▶ **EXERCISE DETAILS**: What lines in the records below hold the string "degrees"? Please show them.

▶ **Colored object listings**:
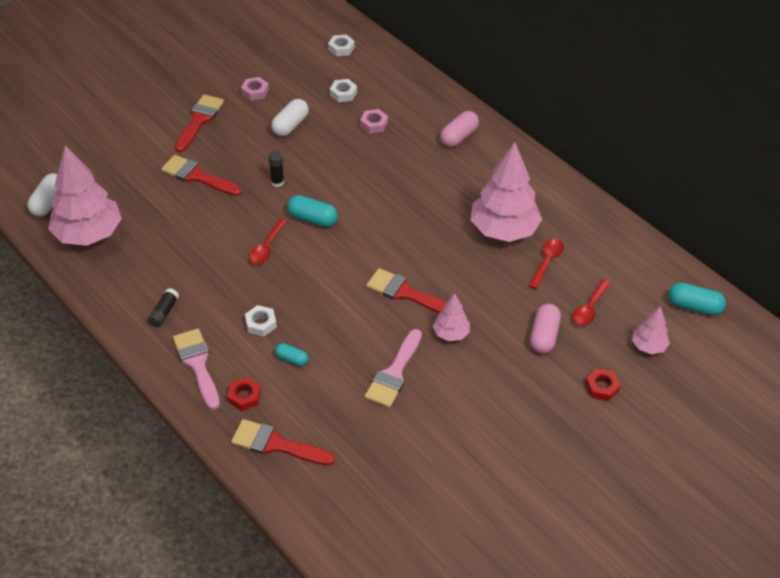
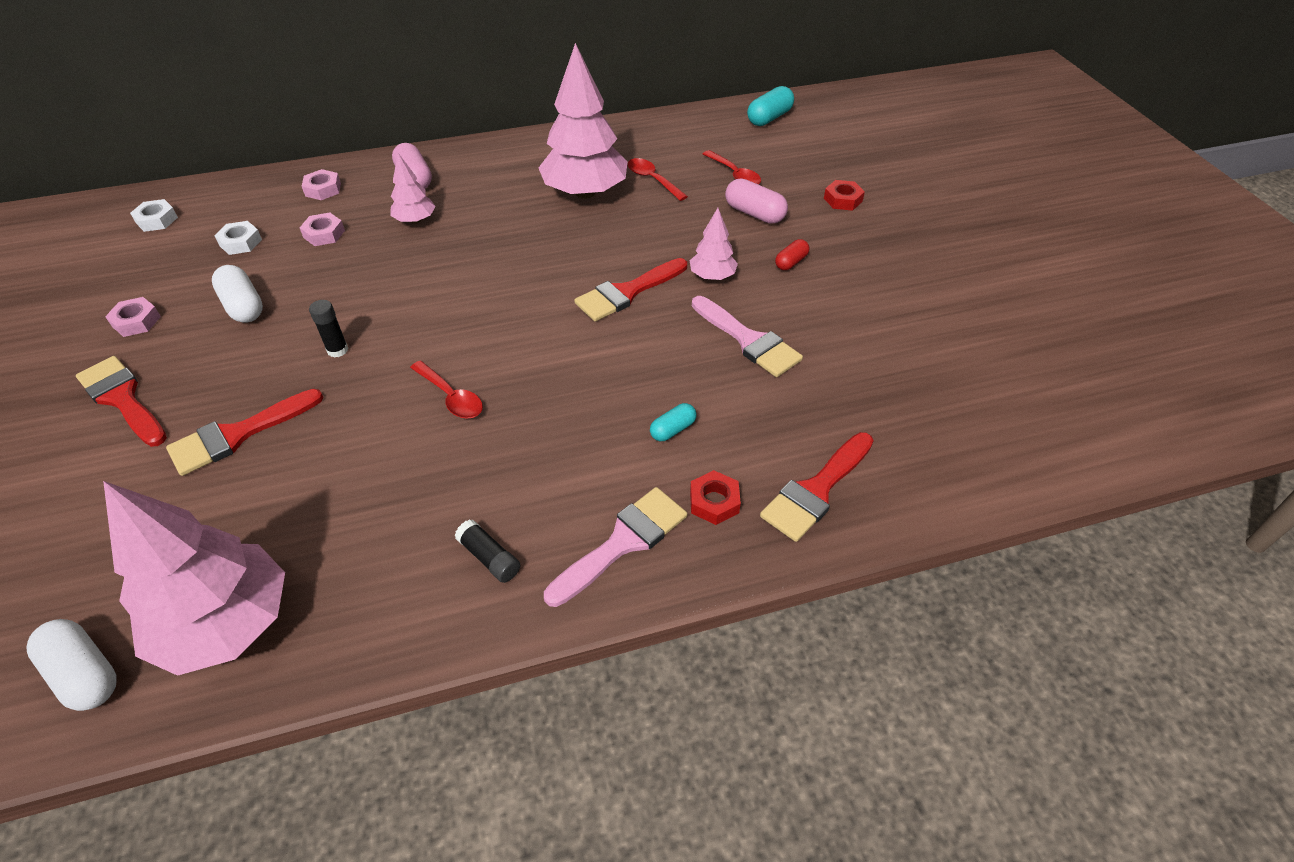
camera: 65 degrees left, 0 degrees up
(197, 364) = (623, 542): pink brush -> pink brush turned 135 degrees clockwise
(261, 323) = (589, 444): white nut -> none
(312, 219) = (437, 336): turquoise capsule -> none
(417, 100) = (323, 189): none -> pink nut
(496, 374) = (791, 262): none -> red capsule
(648, 346) = (804, 157): pink tree -> pink tree (415, 220)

▶ **EXERCISE SOLUTION**:
camera: 65 degrees left, 0 degrees up
(197, 364) = (623, 542): pink brush -> pink brush turned 135 degrees clockwise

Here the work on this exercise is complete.